Given data:
__________
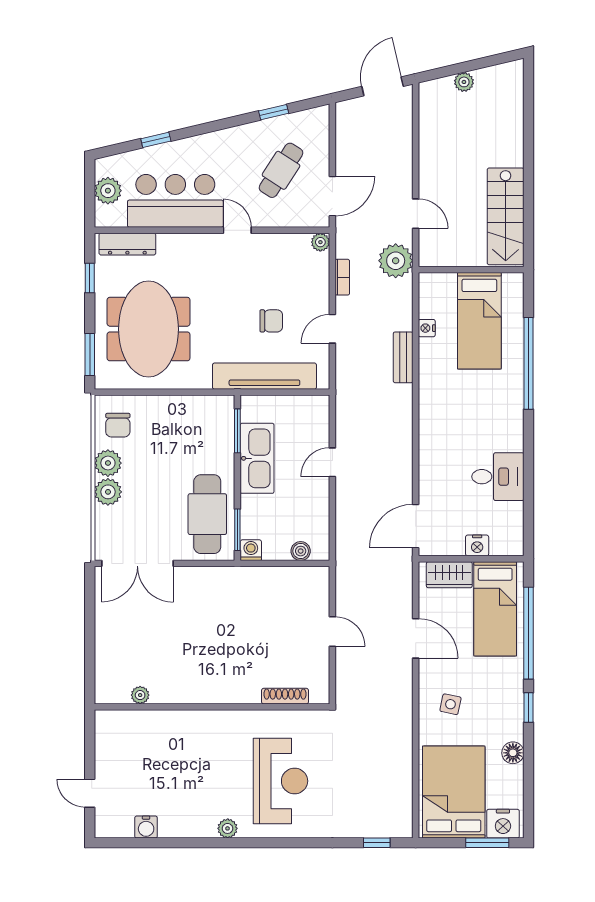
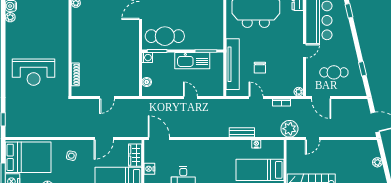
cafe table: (281, 170) -> (334, 72), turned -33
plant: (228, 828) -> (10, 17), moved

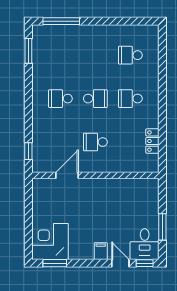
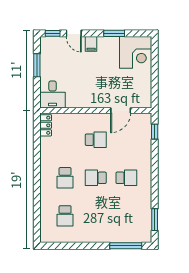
school desk: (130, 55) -> (65, 216), turned 90
school desk: (130, 99) -> (65, 178), turned 90
locker: (152, 141) -> (46, 125), moved
desk: (145, 244) -> (53, 94), moved, turned 180
window: (55, 263) -> (114, 33), moved

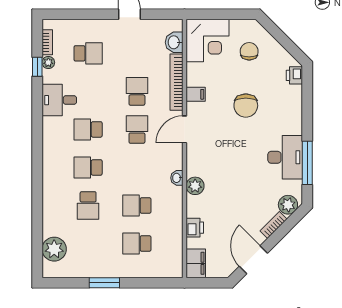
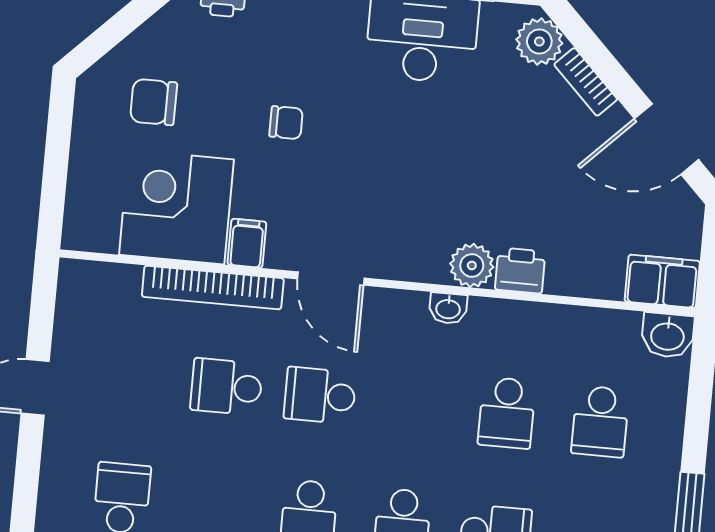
corner desk: (208, 41) -> (176, 207), moved, turned -90
washbasin: (174, 42) -> (668, 335), moved
chair: (246, 106) -> (286, 123), width x0.54, depth x0.54
printer: (195, 228) -> (520, 271), moved

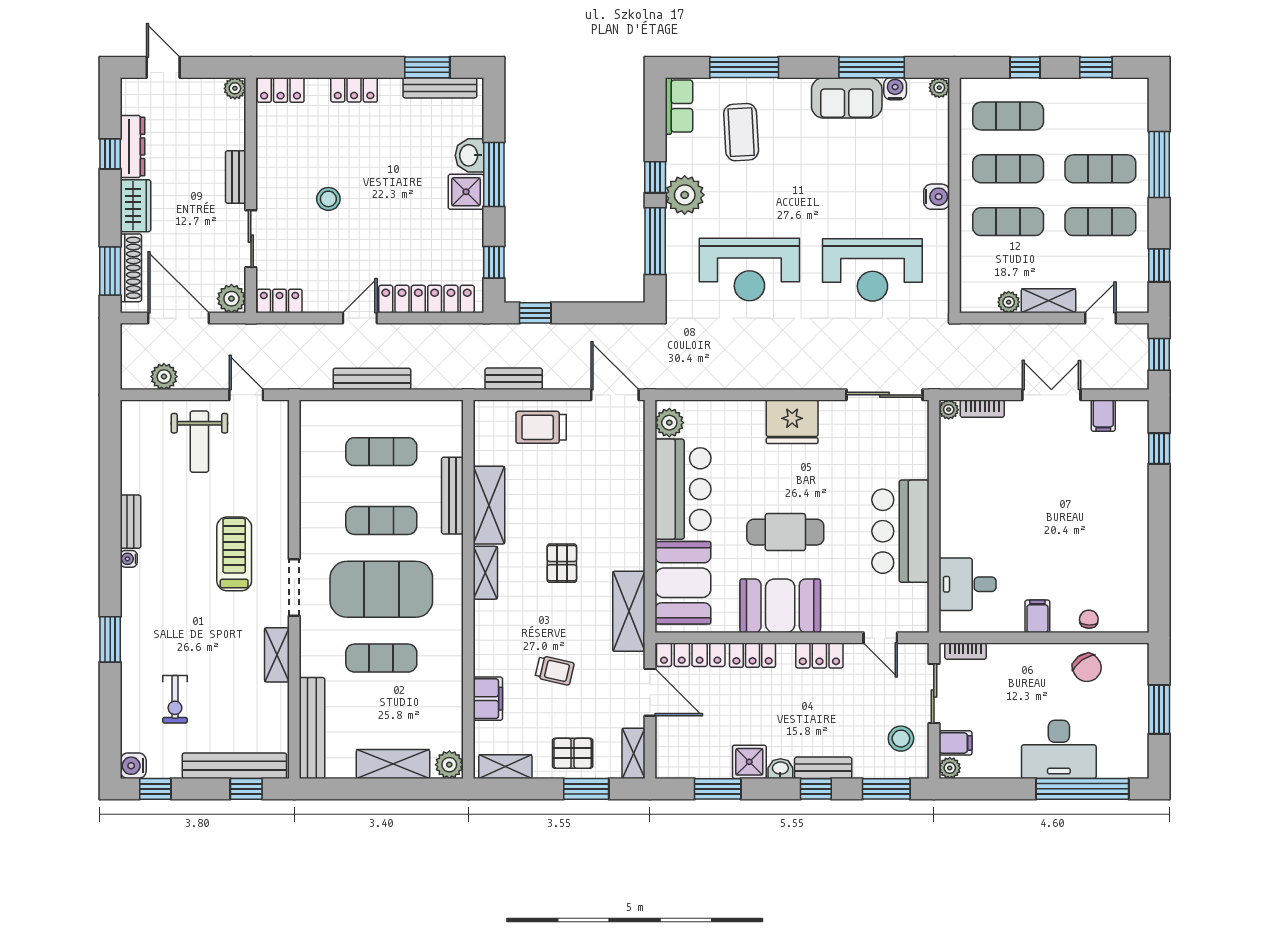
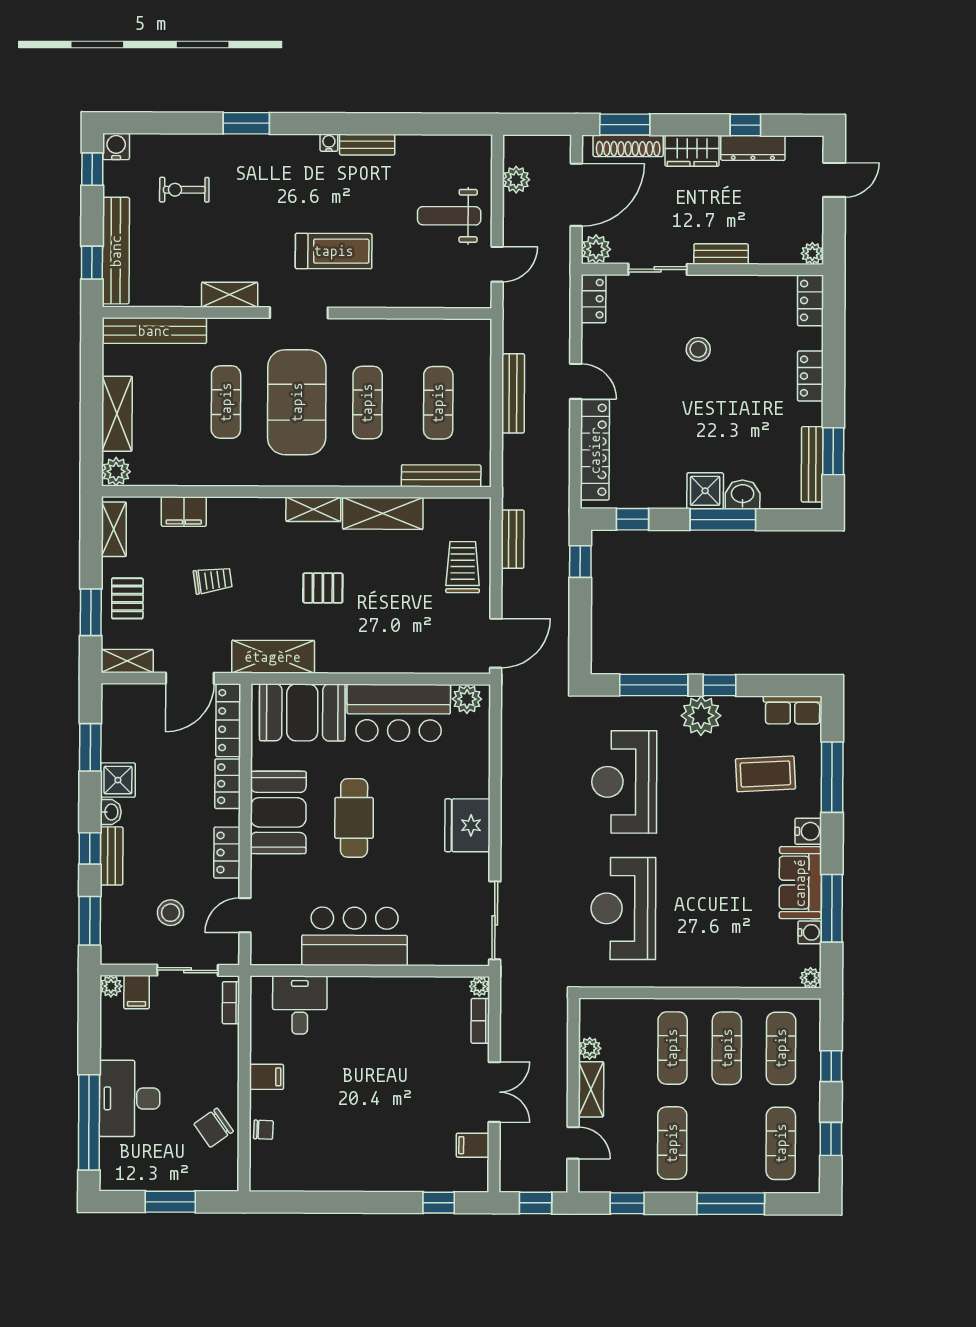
exercise mat: (1100, 169) -> (781, 1143), moved
water cooler: (937, 197) -> (808, 831), moved, turned -90
bench: (452, 496) -> (441, 476), moved
trolley: (555, 670) -> (213, 580), turned -111
stool: (901, 739) -> (171, 913), moved

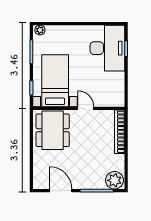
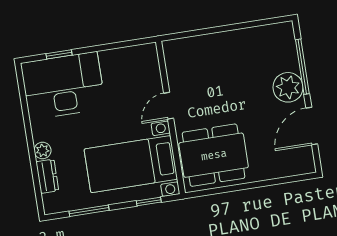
plant: (40, 30) -> (43, 150), moved
dresser: (56, 30) -> (47, 176), added
bookcase: (120, 132) -> (199, 44), removed
plant: (115, 180) -> (288, 87), moved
__________
Problem to work on:
Transcribe only the lines from the one holding "chair: (246, 106)" through the last line of the listing above, inclusive, and do not include the pictures.

Exercise solution:
chair: (246, 106) -> (286, 123), width x0.54, depth x0.54
printer: (195, 228) -> (520, 271), moved

exercise mat: (1100, 169) -> (781, 1143), moved
water cooler: (937, 197) -> (808, 831), moved, turned -90
bench: (452, 496) -> (441, 476), moved
trolley: (555, 670) -> (213, 580), turned -111
stool: (901, 739) -> (171, 913), moved

plant: (40, 30) -> (43, 150), moved
dresser: (56, 30) -> (47, 176), added
bookcase: (120, 132) -> (199, 44), removed
plant: (115, 180) -> (288, 87), moved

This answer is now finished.